TASK TO COMPLETE >> Every line of the listing belongs in your answer exactly as written; the images do not.

DATASET EXCERPT >>

= = = = = = =

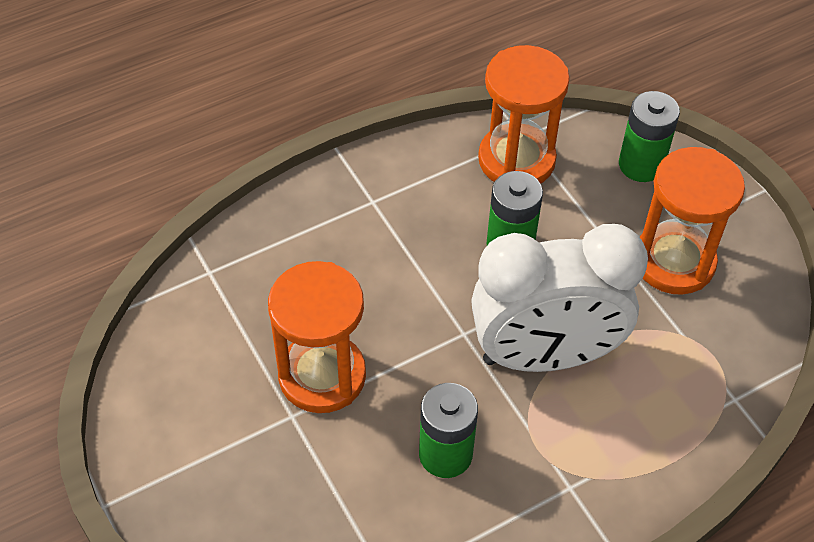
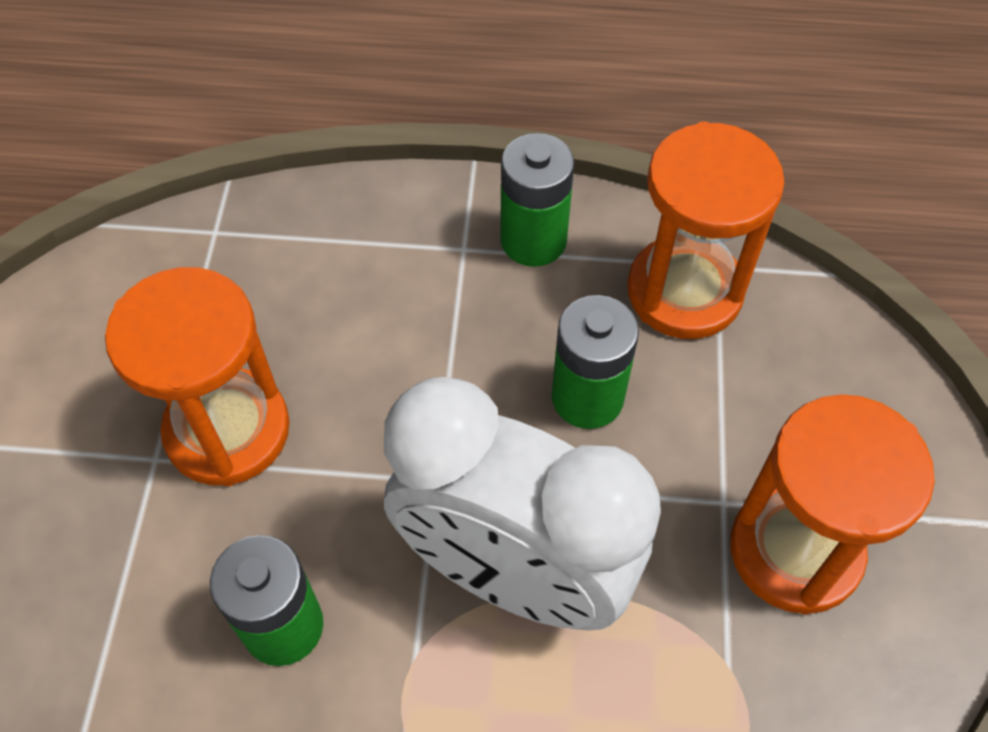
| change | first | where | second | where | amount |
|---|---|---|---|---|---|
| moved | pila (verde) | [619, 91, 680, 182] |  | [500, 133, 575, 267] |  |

= = = = = = =

SOLUTION FOR THIS EXERCISE >>
| change | first | where | second | where | amount |
|---|---|---|---|---|---|
| moved | pila (verde) | [619, 91, 680, 182] |  | [500, 133, 575, 267] |  |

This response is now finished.